What you need to do = What you return should be the complete listing, unchanged, with no pictures in it.
===== Data extract =====
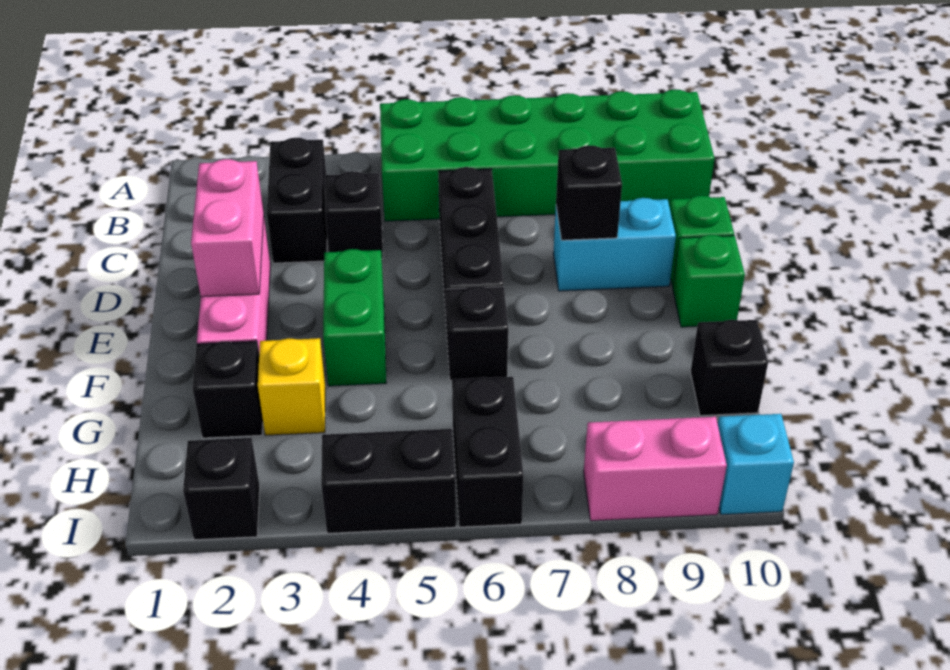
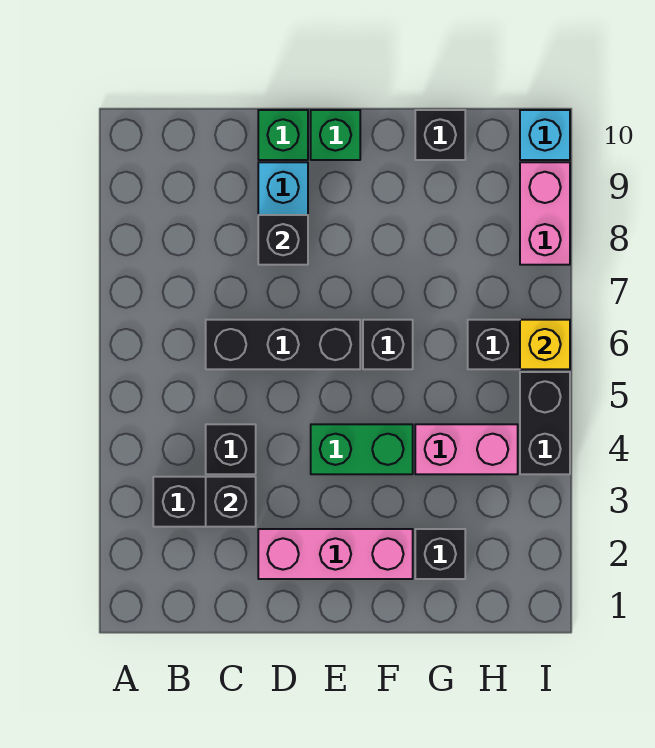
green brick A5:B10 level 1 -> none
pink brick D2:E2 level 2 -> pink brick G4:H4 level 1
yellow brick G3 level 1 -> yellow brick I6 level 2
black brick I2 level 1 -> black brick C3 level 2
=====
Response to the task =
green brick A5:B10 level 1 -> none
pink brick D2:E2 level 2 -> pink brick G4:H4 level 1
yellow brick G3 level 1 -> yellow brick I6 level 2
black brick I2 level 1 -> black brick C3 level 2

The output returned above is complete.